__The problem__
Transcribe the data underneath exactly. No images belong in your version.

==================================================

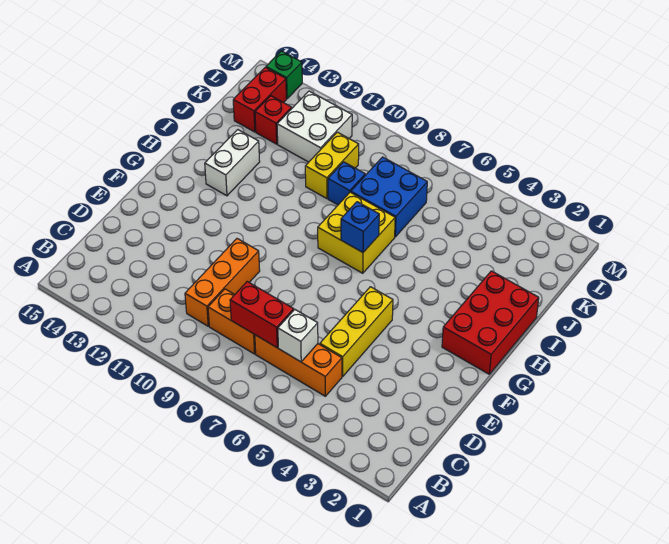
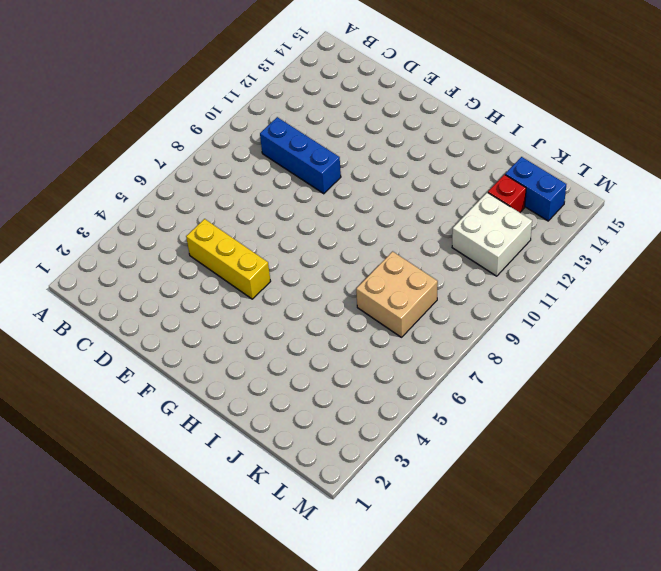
blue brick C10:E10 level 1 -> orange brick C10:E10 level 1
tan brick J7:K8 level 1 -> blue brick J7:K8 level 1
blue brick K14:L14 level 1 -> red brick K14:L14 level 1
none -> orange brick C5:C7 level 1
none -> orange brick C8:C9 level 1
none -> red brick G1:I2 level 1

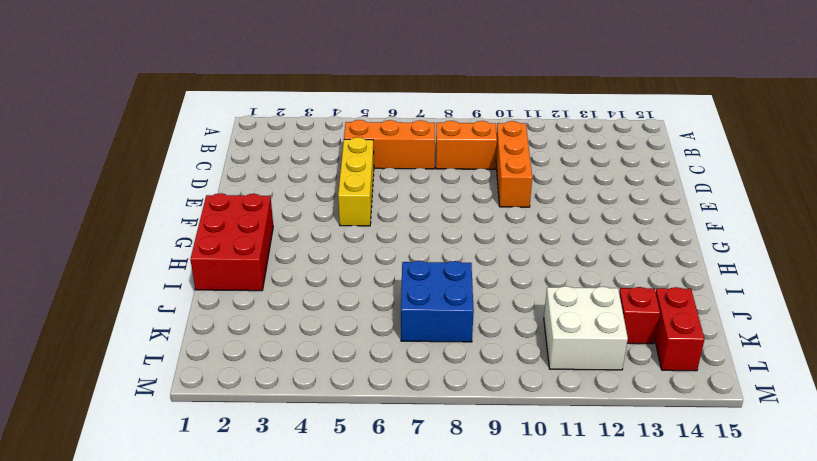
none -> yellow brick H7:I8 level 1
none -> white brick H13:I13 level 1
none -> blue brick J9 level 1

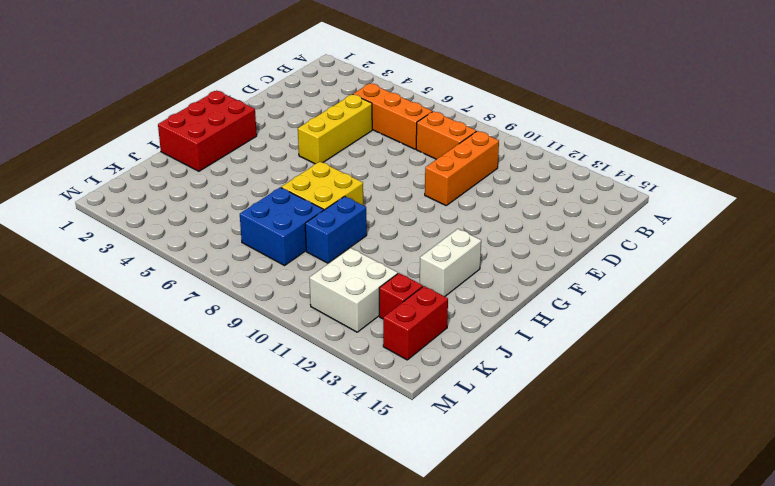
blue brick I9:J9 level 1 -> blue brick J9 level 1
none -> yellow brick J10:K10 level 1
none -> green brick M14 level 1
none -> white brick C6 level 2

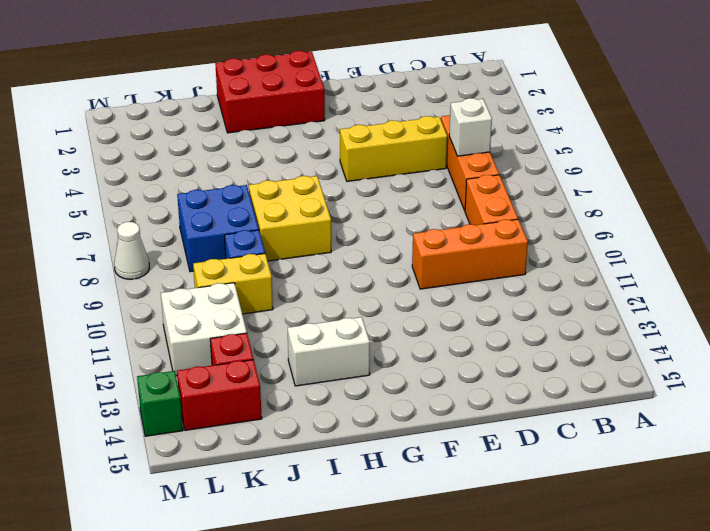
white cone M8 level 1 -> none
none -> red brick C7:C8 level 2
none -> blue brick H7 level 2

==================================================

__Exercise output__
blue brick C10:E10 level 1 -> orange brick C10:E10 level 1
tan brick J7:K8 level 1 -> blue brick J7:K8 level 1
blue brick K14:L14 level 1 -> red brick K14:L14 level 1
none -> orange brick C5:C7 level 1
none -> orange brick C8:C9 level 1
none -> red brick G1:I2 level 1

none -> yellow brick H7:I8 level 1
none -> white brick H13:I13 level 1
none -> blue brick J9 level 1

blue brick I9:J9 level 1 -> blue brick J9 level 1
none -> yellow brick J10:K10 level 1
none -> green brick M14 level 1
none -> white brick C6 level 2

white cone M8 level 1 -> none
none -> red brick C7:C8 level 2
none -> blue brick H7 level 2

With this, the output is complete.